-- Work task --
No picture belongs in the answer, which must hold exactly the lines from the one with "Hammer (braun) 540" through the final line below.

--- Input data Enclosed Below ---

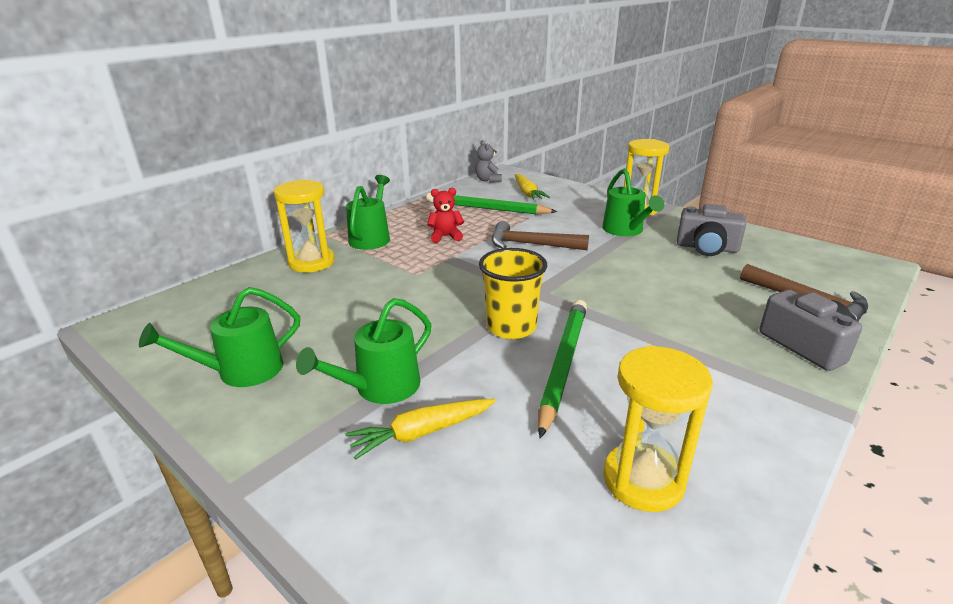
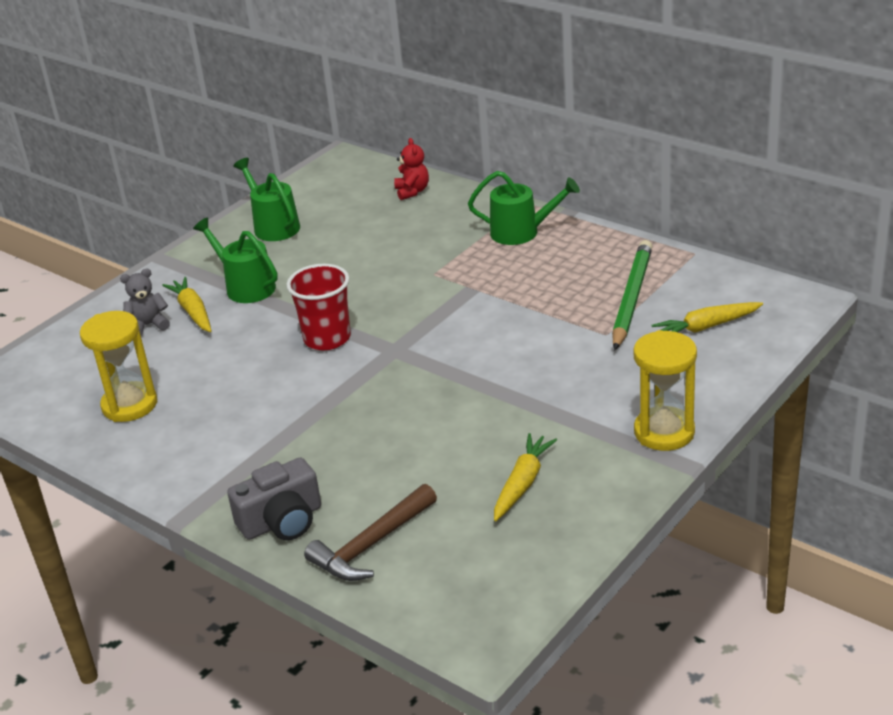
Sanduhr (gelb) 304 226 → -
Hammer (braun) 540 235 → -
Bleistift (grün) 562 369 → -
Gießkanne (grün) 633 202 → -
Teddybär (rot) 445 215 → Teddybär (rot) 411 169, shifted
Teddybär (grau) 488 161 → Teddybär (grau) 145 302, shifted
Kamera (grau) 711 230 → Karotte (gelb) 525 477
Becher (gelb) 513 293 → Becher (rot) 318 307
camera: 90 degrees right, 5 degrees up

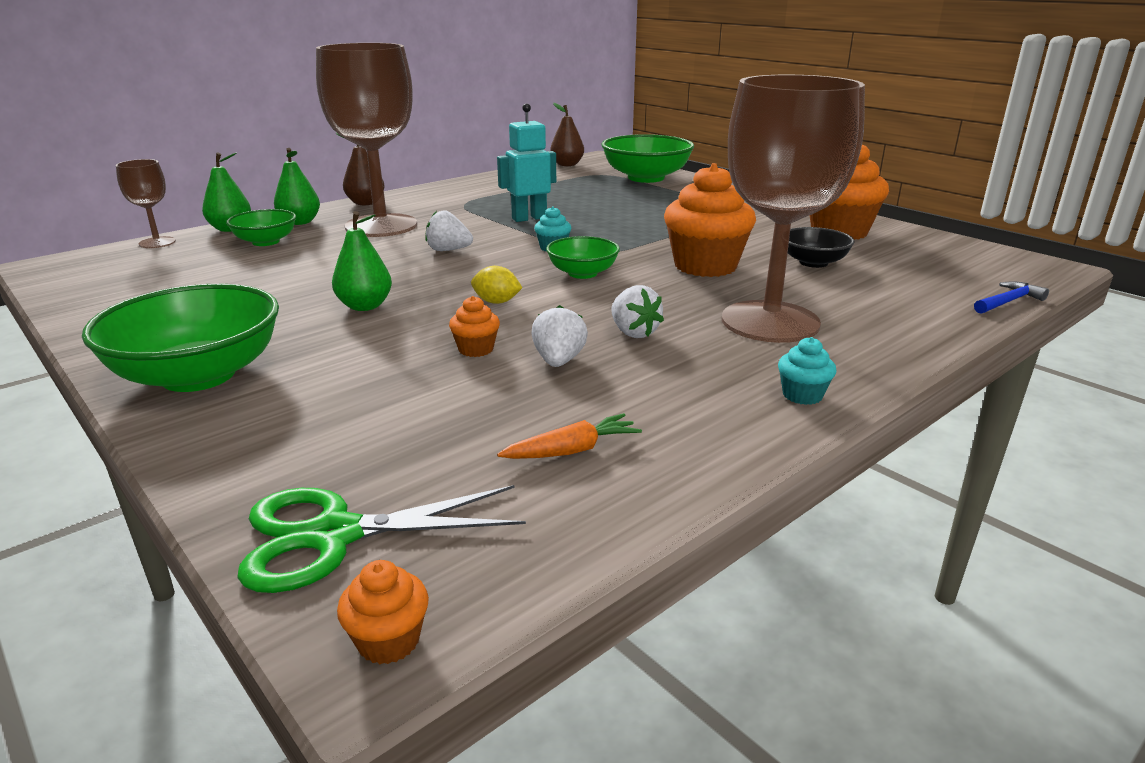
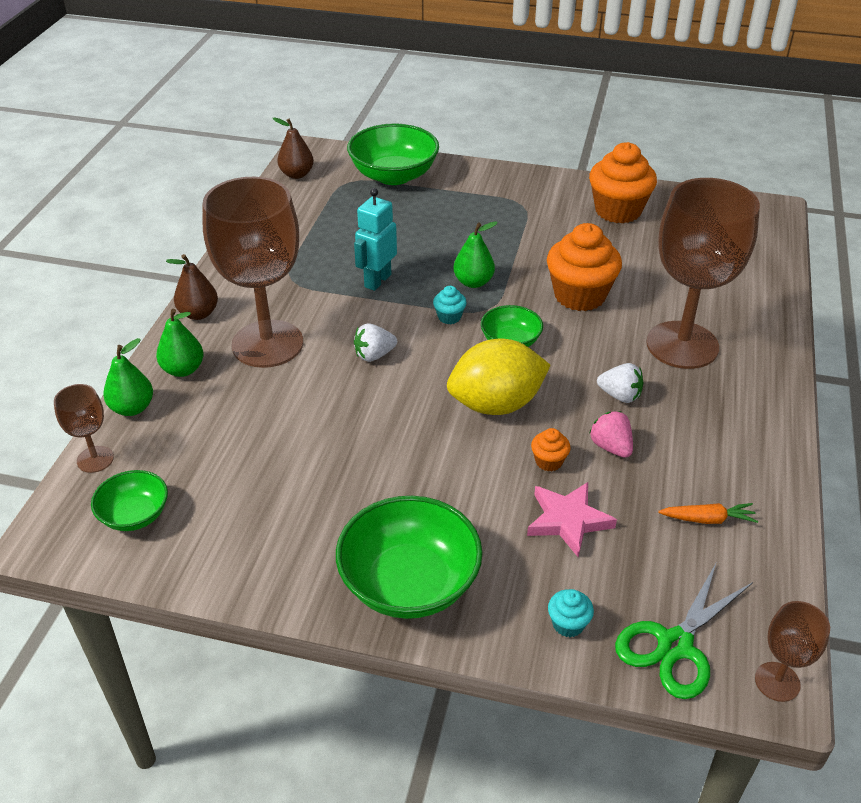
Schüssel (schwarz) 821 247 → -
Hammer (blau) 1011 297 → -
- → Stern (rosa) 572 519
Schüssel (grün) 261 227 → Schüssel (grün) 129 500, shifted
Birne (grün) 362 261 → Birne (grün) 475 254, shifted
Muffin (türkis) 807 371 → Muffin (türkis) 571 613, shifted
Muffin (orange) 383 612 → Kelch (braun) 792 651
Erdbeere (weiß) 559 336 → Erdbeere (rosa) 611 434
Karotte (orange) 569 436 → Karotte (orange) 708 513, 60 degrees clockwise
Zitrone (gelb) 496 285 → Zitrone (gelb) 499 377, x2.39
camera: 35 degrees left, 15 degrees up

--- End of Enclosed Input data ---

-- Task response --
Hammer (braun) 540 235 → -
Bleistift (grün) 562 369 → -
Gießkanne (grün) 633 202 → -
Teddybär (rot) 445 215 → Teddybär (rot) 411 169, shifted
Teddybär (grau) 488 161 → Teddybär (grau) 145 302, shifted
Kamera (grau) 711 230 → Karotte (gelb) 525 477
Becher (gelb) 513 293 → Becher (rot) 318 307
camera: 90 degrees right, 5 degrees up

Schüssel (schwarz) 821 247 → -
Hammer (blau) 1011 297 → -
- → Stern (rosa) 572 519
Schüssel (grün) 261 227 → Schüssel (grün) 129 500, shifted
Birne (grün) 362 261 → Birne (grün) 475 254, shifted
Muffin (türkis) 807 371 → Muffin (türkis) 571 613, shifted
Muffin (orange) 383 612 → Kelch (braun) 792 651
Erdbeere (weiß) 559 336 → Erdbeere (rosa) 611 434
Karotte (orange) 569 436 → Karotte (orange) 708 513, 60 degrees clockwise
Zitrone (gelb) 496 285 → Zitrone (gelb) 499 377, x2.39
camera: 35 degrees left, 15 degrees up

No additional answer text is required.